| THE RECORDS |
*** Begin section ***

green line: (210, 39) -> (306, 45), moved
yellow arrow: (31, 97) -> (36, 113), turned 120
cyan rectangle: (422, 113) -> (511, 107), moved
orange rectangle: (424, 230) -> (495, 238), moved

*** End section ***
*** Begin section ***

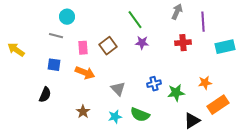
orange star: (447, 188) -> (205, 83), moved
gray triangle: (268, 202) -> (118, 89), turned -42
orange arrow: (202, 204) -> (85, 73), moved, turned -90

*** End section ***

| DIRECTIVE |
Write only the number of lines above in which the word "arrow" is found.

| TASK SOLUTION |
2